- **Your assignment**:
Tally the lines of the entries below that hold the word "AUDIO", and please give only the total.

§

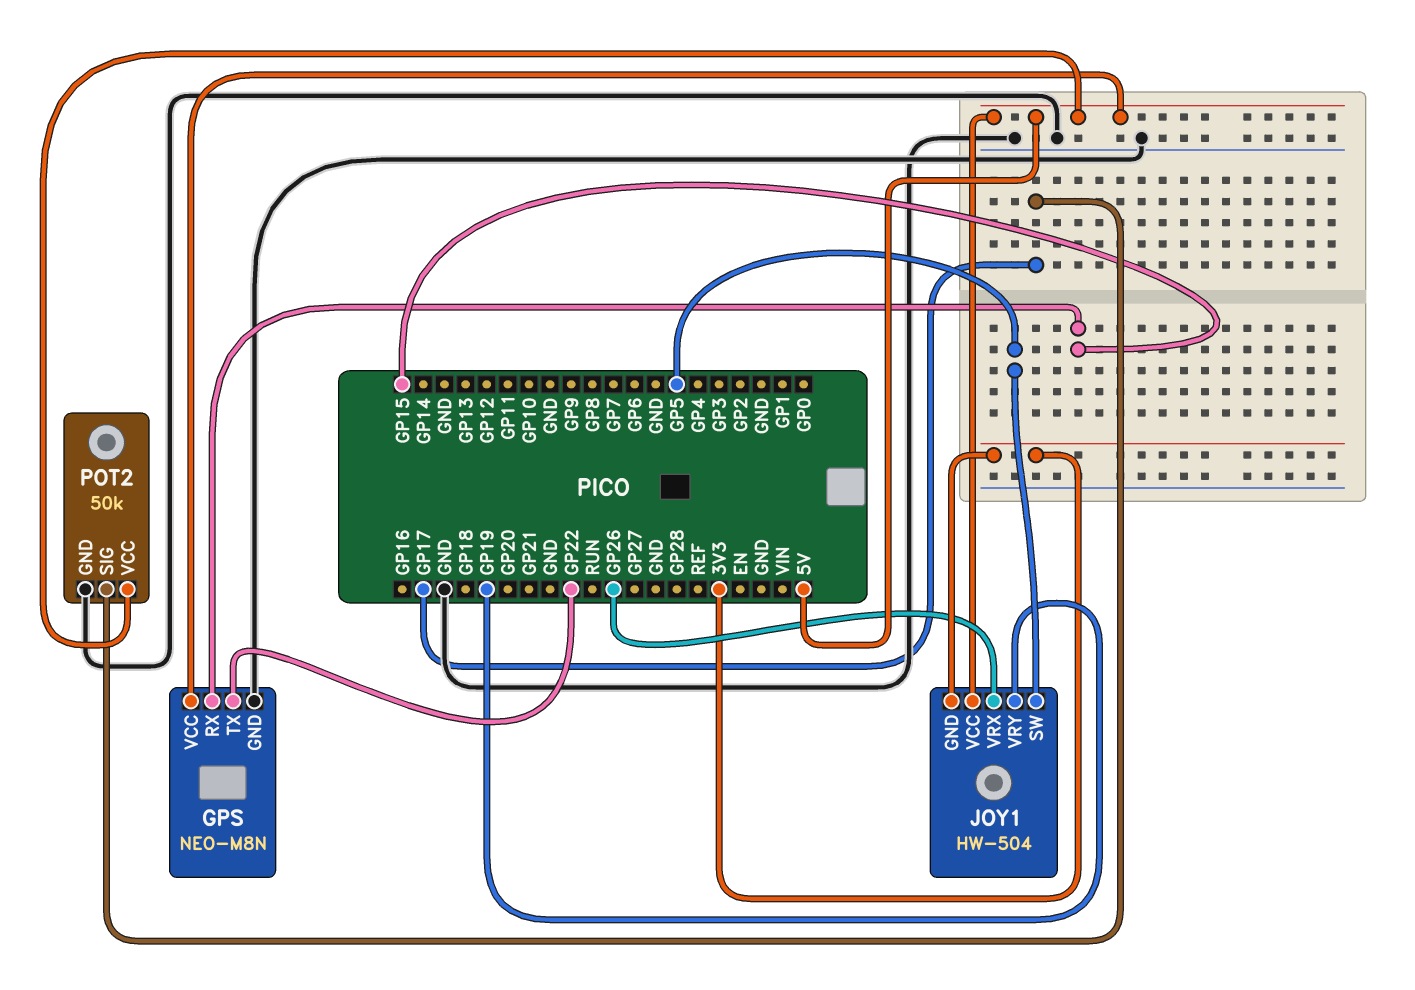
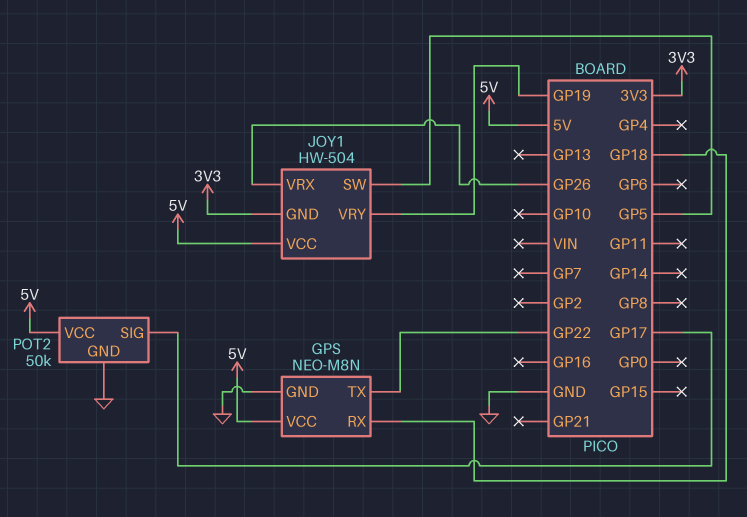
GPS pin RX: GP15 -> GP18

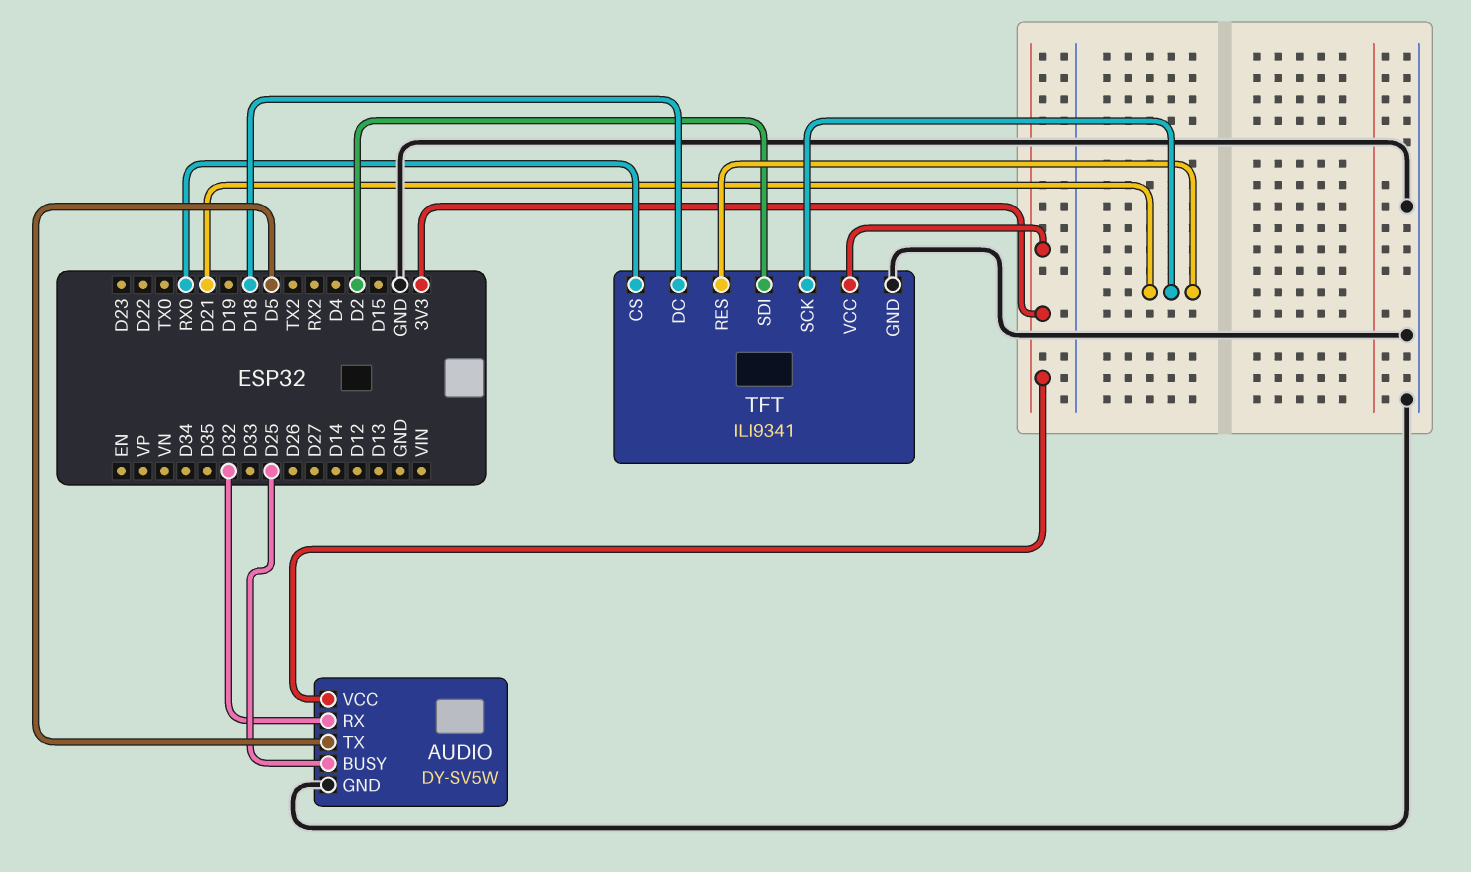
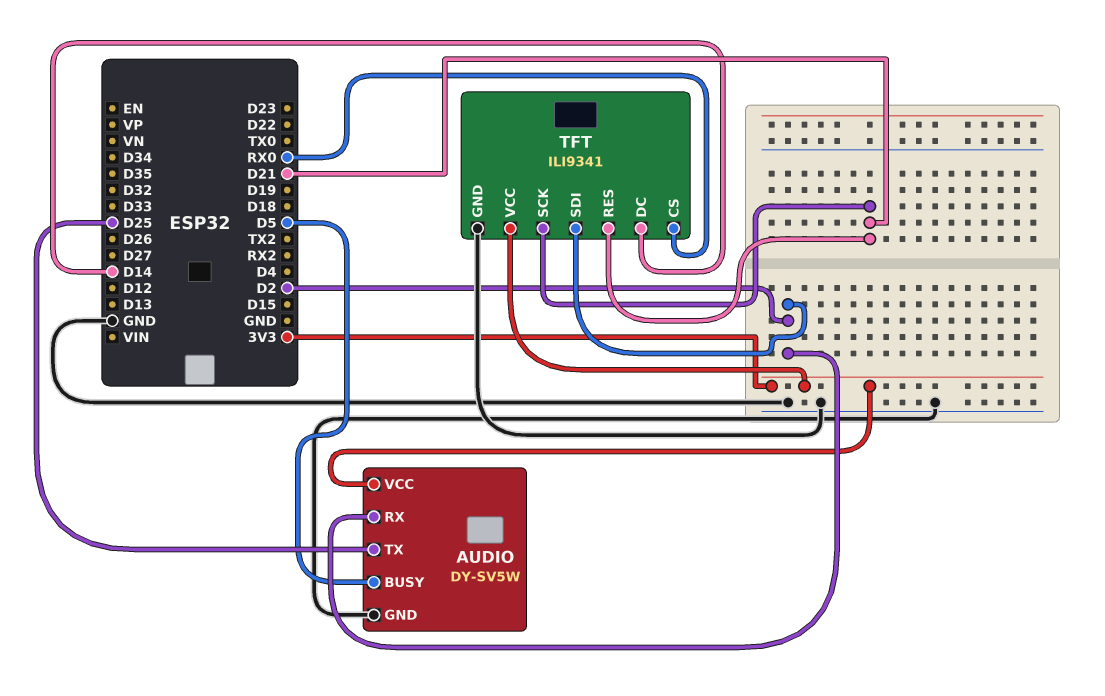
AUDIO pin BUSY: D25 -> D5
AUDIO pin RX: D32 -> D2
AUDIO pin TX: D5 -> D25
TFT pin DC: D18 -> D14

§

- **Exercise result**:
3